*HOW TO COMPLETE THIS TASK*:
Set every entry down again exactly, excluding any pictures.

[Object state change records]
---

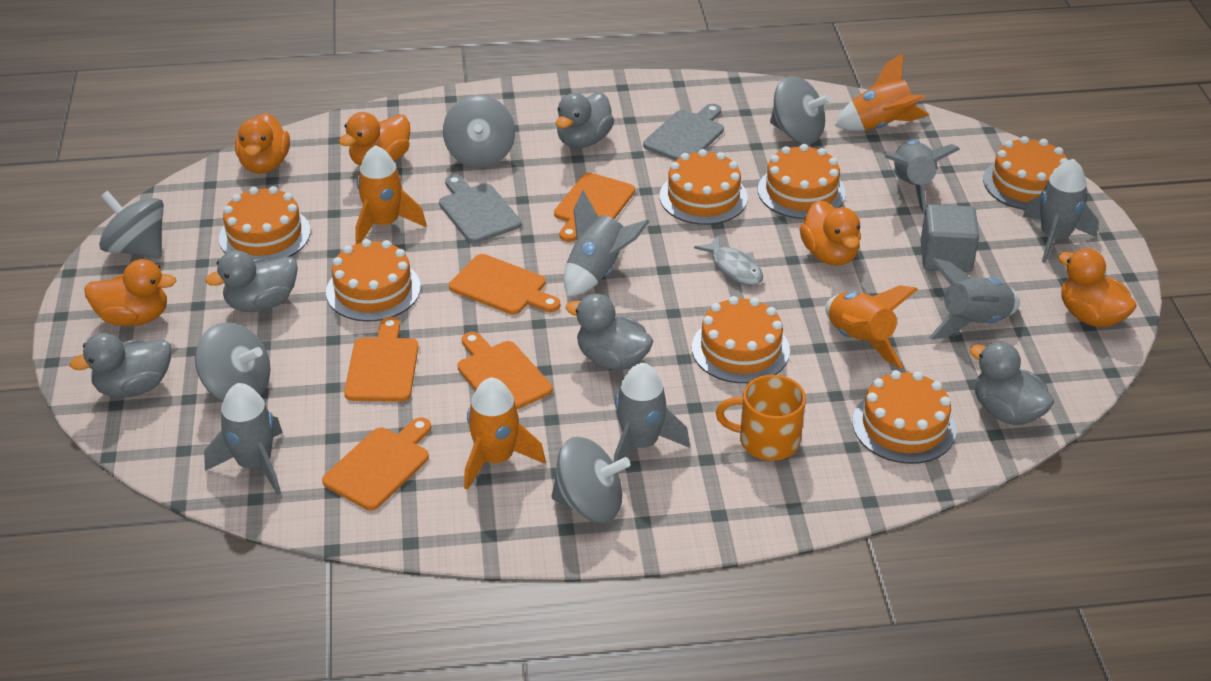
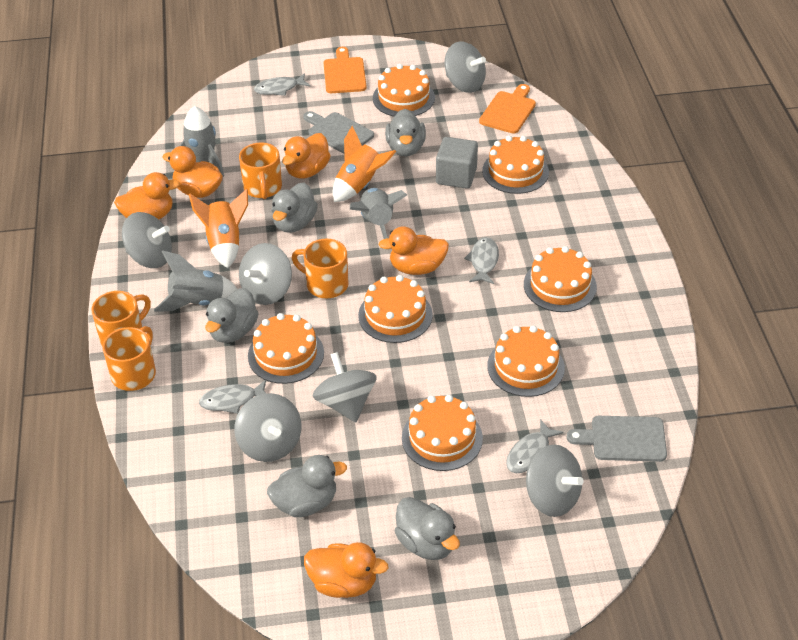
grey fish: 1 -> 4
grey rocket: 6 -> 3
grey spinning top: 5 -> 6
orange cutting board: 5 -> 2
orange mug: 1 -> 4
orange rocket: 4 -> 2

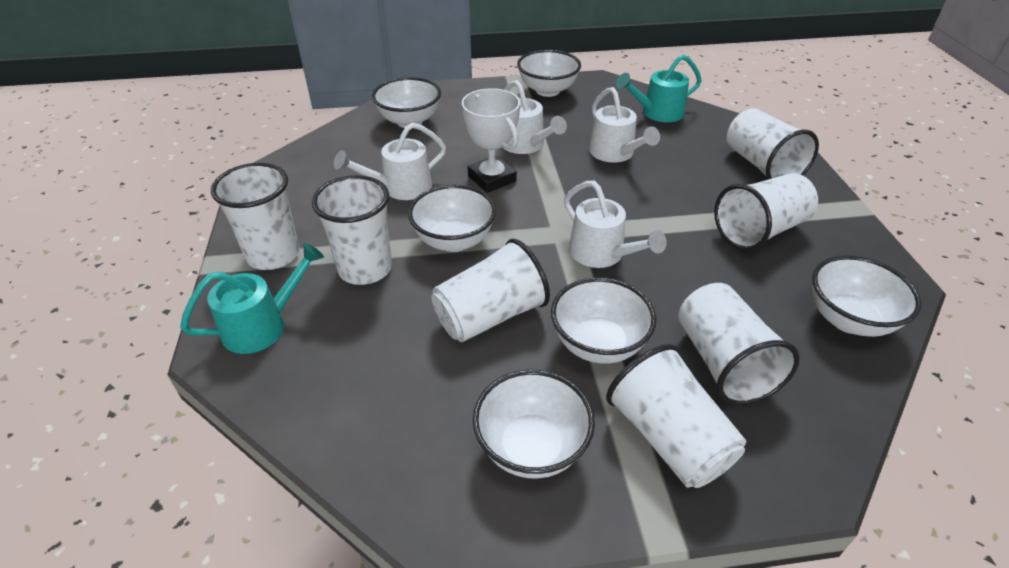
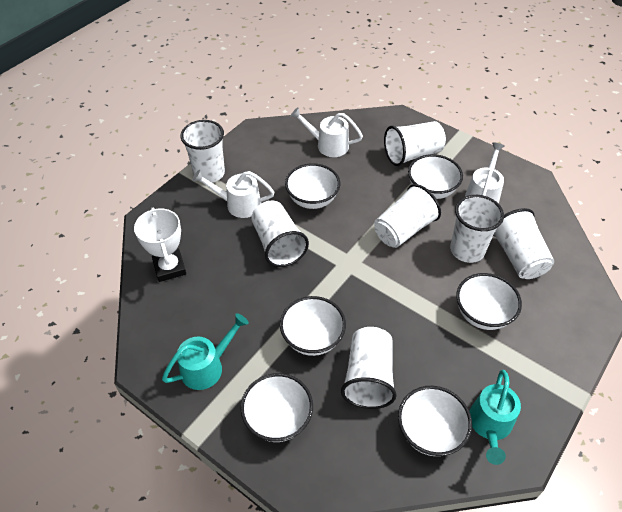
white watering can: 4 -> 3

---

*TASK RESPONSE*:
grey fish: 1 -> 4
grey rocket: 6 -> 3
grey spinning top: 5 -> 6
orange cutting board: 5 -> 2
orange mug: 1 -> 4
orange rocket: 4 -> 2

white watering can: 4 -> 3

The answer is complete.